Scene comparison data
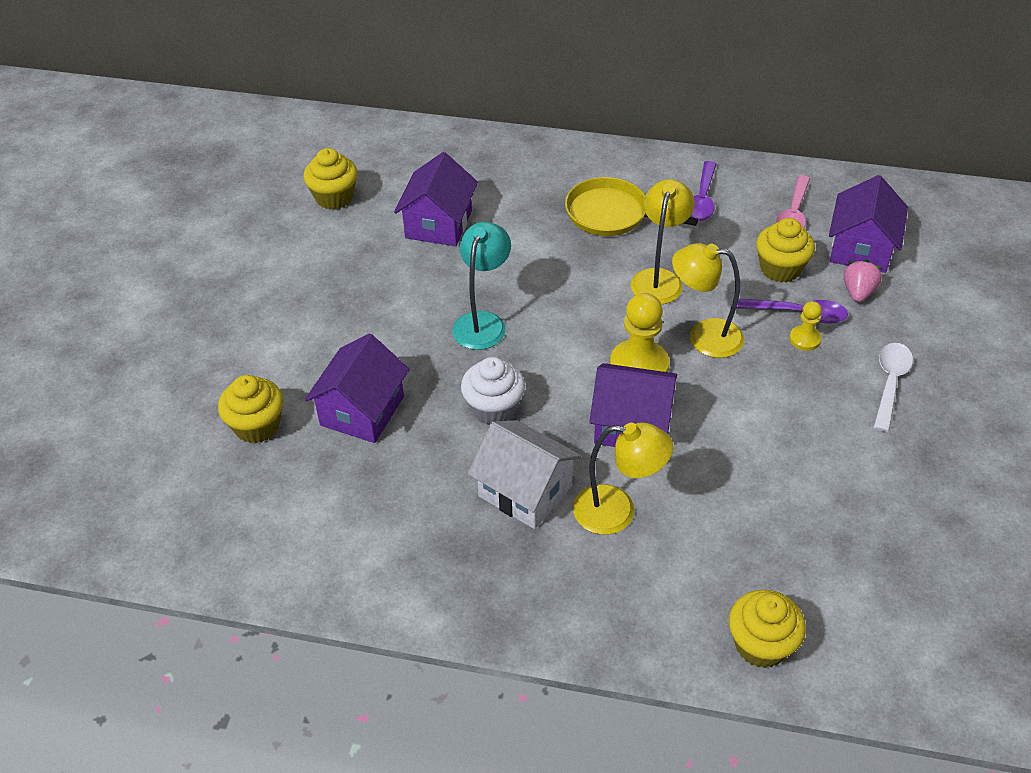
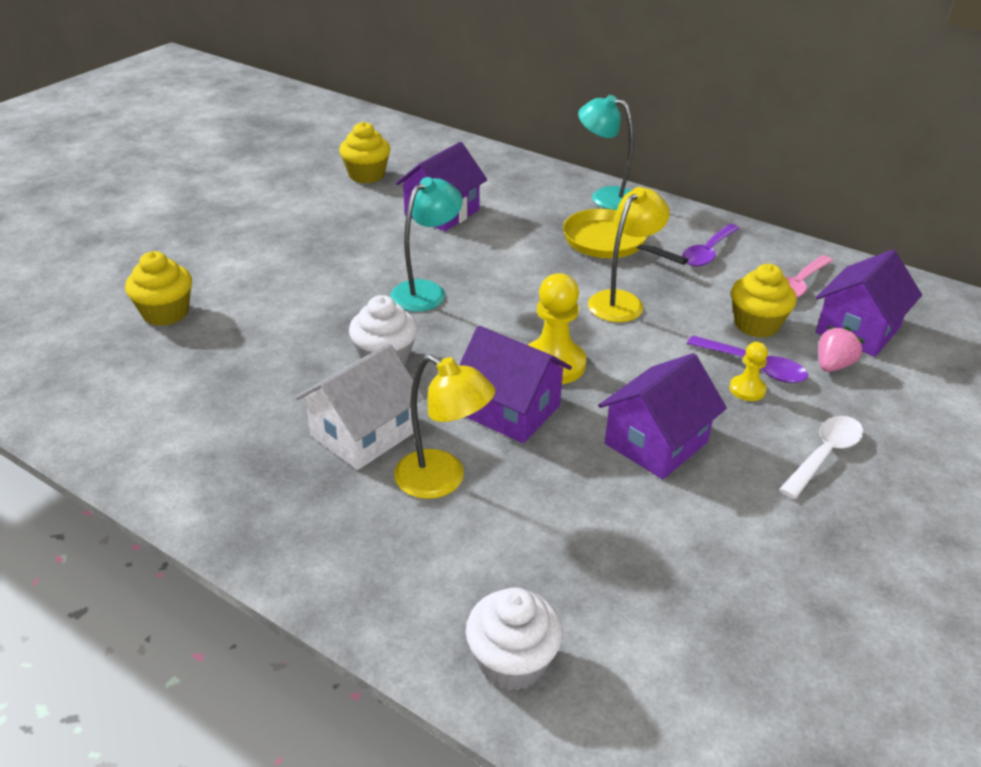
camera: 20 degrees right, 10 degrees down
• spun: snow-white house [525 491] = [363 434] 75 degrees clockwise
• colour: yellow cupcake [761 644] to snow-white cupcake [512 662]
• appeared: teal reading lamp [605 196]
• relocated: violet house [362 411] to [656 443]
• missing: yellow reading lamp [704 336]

--

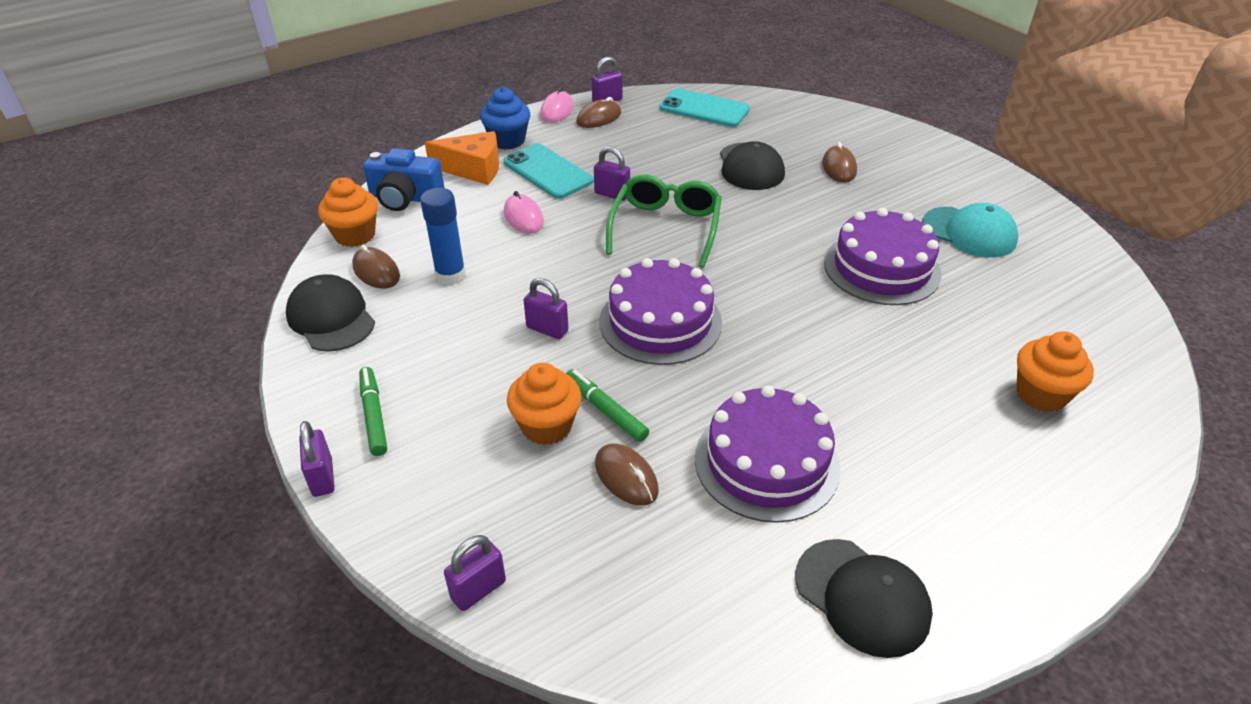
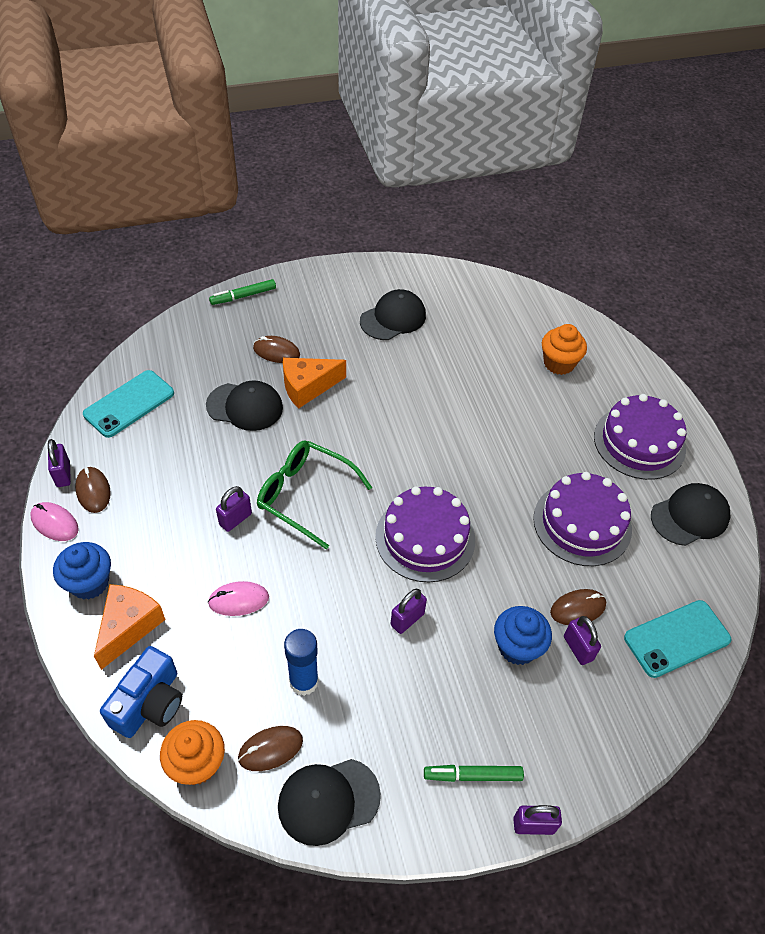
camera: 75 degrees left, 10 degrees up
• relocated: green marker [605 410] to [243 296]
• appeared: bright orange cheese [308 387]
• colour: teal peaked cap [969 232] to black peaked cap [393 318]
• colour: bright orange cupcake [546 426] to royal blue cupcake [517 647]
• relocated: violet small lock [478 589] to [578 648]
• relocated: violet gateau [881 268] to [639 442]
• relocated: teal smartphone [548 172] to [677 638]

Problem —
An exact, complete copy of the lines above from the one with "cupcake [512 662]" through the one with "lamp [704 336]" is the whole answer.

Output —
• colour: yellow cupcake [761 644] to snow-white cupcake [512 662]
• appeared: teal reading lamp [605 196]
• relocated: violet house [362 411] to [656 443]
• missing: yellow reading lamp [704 336]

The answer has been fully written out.